§ PROBLEM REQUIREMENTS:
Give again, word for word, everything in the material from the line containing "Does brown wooden" down to the line containing "You are standing in the", including both of those lines.

§ RECORDS SHOWN:

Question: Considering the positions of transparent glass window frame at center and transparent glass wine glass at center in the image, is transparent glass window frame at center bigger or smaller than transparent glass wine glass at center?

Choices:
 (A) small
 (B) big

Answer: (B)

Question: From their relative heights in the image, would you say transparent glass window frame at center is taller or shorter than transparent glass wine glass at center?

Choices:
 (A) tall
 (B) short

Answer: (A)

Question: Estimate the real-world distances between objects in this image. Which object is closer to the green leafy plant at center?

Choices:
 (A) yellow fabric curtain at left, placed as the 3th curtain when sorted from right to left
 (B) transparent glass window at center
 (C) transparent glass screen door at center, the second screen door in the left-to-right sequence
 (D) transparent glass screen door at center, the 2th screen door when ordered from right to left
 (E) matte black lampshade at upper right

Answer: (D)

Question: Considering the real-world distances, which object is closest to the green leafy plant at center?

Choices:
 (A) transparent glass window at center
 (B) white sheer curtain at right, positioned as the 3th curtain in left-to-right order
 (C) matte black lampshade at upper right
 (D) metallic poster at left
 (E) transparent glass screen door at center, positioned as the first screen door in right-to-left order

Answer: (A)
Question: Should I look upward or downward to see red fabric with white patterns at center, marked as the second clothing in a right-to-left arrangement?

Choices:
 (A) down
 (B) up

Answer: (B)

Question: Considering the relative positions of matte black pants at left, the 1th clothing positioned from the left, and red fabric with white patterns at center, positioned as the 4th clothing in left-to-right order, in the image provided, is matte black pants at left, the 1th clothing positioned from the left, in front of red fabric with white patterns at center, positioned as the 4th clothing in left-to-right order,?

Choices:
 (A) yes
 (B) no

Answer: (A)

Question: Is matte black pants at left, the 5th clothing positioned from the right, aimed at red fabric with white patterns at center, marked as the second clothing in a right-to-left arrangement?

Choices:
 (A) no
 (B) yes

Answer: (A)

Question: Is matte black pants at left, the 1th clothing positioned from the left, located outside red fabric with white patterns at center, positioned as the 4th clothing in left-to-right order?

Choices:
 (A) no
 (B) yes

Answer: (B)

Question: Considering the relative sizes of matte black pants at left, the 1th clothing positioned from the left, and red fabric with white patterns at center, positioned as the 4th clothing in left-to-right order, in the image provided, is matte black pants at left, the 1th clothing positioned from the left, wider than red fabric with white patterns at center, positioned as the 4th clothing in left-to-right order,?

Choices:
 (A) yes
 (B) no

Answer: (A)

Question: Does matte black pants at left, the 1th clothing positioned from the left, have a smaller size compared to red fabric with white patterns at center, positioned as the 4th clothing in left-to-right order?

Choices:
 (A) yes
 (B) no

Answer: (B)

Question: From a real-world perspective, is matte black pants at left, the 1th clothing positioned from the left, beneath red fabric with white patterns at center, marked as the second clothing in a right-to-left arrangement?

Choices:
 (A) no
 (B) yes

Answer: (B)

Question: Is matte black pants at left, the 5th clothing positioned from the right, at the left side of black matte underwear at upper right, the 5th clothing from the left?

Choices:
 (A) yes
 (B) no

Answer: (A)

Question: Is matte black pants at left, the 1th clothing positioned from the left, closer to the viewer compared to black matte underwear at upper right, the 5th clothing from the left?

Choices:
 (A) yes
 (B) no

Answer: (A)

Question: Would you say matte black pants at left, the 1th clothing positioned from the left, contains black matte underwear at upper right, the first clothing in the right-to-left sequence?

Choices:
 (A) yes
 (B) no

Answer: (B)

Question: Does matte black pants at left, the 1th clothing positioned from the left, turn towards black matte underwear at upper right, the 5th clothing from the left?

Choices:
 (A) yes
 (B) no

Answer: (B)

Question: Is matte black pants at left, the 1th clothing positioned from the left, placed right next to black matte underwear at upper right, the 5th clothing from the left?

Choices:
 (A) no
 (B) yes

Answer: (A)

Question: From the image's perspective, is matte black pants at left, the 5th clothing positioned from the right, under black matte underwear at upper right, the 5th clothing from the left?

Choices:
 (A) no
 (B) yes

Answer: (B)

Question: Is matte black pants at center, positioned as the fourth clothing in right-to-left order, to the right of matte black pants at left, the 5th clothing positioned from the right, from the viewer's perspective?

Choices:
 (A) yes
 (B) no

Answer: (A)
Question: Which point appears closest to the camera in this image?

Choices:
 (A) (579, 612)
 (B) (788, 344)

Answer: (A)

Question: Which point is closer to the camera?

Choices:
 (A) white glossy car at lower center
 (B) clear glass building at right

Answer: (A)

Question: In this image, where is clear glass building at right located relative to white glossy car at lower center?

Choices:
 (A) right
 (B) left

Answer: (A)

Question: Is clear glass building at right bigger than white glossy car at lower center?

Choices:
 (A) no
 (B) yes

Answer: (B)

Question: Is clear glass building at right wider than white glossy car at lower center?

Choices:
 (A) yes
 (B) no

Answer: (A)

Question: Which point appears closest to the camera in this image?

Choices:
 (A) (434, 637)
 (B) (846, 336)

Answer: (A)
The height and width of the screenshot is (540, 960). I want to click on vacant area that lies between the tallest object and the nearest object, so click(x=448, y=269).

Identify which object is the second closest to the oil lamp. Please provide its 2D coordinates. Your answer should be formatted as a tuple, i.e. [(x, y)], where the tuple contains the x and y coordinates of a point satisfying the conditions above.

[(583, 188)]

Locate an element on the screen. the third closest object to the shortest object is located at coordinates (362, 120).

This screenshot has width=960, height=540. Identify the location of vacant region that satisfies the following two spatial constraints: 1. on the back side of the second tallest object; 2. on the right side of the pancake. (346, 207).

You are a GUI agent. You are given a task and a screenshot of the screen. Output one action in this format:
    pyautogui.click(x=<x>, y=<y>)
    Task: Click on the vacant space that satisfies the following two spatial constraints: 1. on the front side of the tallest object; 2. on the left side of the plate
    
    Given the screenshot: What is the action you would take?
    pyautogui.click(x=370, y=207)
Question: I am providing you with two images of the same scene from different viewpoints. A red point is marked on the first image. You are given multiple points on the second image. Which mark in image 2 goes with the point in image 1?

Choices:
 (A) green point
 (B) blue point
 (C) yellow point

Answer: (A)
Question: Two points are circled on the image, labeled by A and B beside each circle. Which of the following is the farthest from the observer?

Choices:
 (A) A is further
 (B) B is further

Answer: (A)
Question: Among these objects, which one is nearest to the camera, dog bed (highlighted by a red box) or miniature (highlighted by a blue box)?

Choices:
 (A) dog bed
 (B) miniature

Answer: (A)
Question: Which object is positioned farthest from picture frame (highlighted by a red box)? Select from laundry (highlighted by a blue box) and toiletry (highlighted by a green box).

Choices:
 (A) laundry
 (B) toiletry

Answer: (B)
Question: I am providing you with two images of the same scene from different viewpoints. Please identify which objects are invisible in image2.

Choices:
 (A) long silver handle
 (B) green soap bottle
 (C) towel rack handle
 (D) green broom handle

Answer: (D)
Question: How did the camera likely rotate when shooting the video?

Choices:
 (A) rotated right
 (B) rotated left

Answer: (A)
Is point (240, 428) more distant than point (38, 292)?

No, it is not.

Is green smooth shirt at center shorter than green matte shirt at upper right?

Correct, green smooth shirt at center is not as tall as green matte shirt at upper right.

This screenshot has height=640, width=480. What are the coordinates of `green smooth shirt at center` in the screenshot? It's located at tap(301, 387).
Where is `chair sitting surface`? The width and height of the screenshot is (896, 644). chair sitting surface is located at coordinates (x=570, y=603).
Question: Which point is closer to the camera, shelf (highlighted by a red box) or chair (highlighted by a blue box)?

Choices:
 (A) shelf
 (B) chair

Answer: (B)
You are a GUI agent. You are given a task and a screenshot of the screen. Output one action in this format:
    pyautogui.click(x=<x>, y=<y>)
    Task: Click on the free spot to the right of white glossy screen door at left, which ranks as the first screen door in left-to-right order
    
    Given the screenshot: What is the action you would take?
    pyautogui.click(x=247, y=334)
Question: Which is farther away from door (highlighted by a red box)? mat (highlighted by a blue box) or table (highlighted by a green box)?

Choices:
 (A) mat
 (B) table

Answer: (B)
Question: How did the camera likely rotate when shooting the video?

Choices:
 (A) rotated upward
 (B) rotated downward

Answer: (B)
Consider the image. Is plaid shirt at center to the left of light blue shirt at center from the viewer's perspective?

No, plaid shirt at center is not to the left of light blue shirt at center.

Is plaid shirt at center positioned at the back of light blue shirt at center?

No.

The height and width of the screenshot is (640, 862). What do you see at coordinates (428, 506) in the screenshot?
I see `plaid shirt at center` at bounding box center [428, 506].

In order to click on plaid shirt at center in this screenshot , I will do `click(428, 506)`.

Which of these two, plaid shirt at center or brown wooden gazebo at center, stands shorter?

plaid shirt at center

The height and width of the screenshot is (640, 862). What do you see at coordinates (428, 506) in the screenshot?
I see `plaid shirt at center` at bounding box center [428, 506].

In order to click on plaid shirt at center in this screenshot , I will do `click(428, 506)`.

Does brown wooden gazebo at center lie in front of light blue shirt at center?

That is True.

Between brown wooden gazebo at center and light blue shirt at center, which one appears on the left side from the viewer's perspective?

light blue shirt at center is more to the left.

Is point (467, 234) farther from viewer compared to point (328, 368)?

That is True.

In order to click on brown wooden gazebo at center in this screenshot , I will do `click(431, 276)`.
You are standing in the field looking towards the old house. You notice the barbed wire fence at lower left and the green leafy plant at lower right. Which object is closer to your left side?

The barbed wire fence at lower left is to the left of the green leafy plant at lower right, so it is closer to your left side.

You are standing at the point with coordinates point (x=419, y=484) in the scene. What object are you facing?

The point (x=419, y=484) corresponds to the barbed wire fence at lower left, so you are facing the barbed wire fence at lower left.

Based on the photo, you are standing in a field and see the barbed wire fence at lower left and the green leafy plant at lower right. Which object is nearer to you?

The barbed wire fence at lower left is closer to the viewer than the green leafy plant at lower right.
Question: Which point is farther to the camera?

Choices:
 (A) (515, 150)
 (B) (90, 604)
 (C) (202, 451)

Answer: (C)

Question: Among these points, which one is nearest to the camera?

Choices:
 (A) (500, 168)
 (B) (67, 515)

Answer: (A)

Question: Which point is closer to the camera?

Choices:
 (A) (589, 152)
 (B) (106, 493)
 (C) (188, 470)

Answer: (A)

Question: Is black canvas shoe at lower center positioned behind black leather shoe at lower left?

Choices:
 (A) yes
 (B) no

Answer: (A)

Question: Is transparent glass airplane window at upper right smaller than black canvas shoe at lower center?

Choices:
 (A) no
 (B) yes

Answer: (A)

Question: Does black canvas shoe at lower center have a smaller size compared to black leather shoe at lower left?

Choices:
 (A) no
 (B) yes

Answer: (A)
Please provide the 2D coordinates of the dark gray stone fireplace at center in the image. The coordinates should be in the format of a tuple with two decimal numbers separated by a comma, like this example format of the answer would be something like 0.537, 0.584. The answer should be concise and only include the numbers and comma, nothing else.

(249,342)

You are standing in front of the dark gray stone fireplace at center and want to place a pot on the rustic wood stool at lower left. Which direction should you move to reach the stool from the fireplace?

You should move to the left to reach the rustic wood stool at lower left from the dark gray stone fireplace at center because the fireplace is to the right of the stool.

§ REPLY:
Does brown wooden gazebo at center lie in front of light blue shirt at center?

That is True.

Between brown wooden gazebo at center and light blue shirt at center, which one appears on the left side from the viewer's perspective?

light blue shirt at center is more to the left.

Is point (467, 234) farther from viewer compared to point (328, 368)?

That is True.

In order to click on brown wooden gazebo at center in this screenshot , I will do `click(431, 276)`.
You are standing in the field looking towards the old house. You notice the barbed wire fence at lower left and the green leafy plant at lower right. Which object is closer to your left side?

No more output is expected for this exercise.